**What is needed:**
Transcribe the listing in full, word for word; pictures do not belong in the copy.

**Data:**

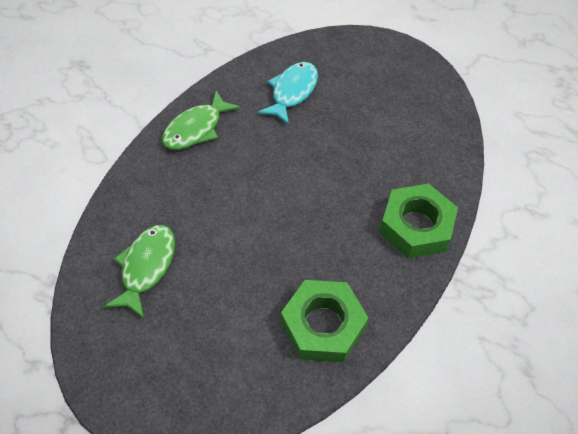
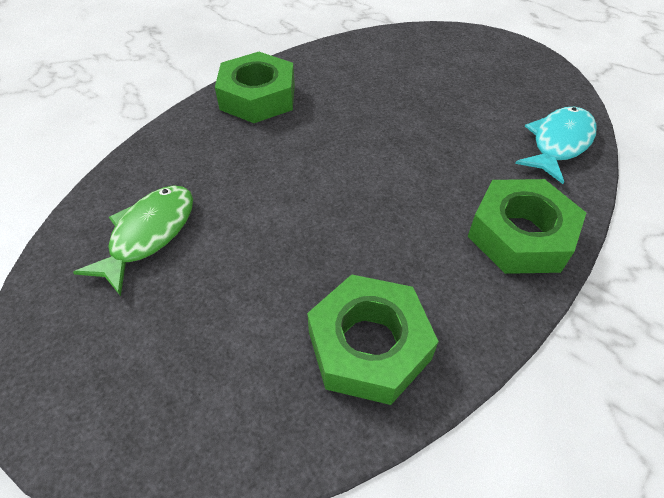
camera: 10 degrees right, 5 degrees down
(196, 129) = (258, 97): green fish -> green nut
(292, 92) = (379, 74): turquoise fish -> turquoise fish (558, 143)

**Response area:**
camera: 10 degrees right, 5 degrees down
(196, 129) = (258, 97): green fish -> green nut
(292, 92) = (379, 74): turquoise fish -> turquoise fish (558, 143)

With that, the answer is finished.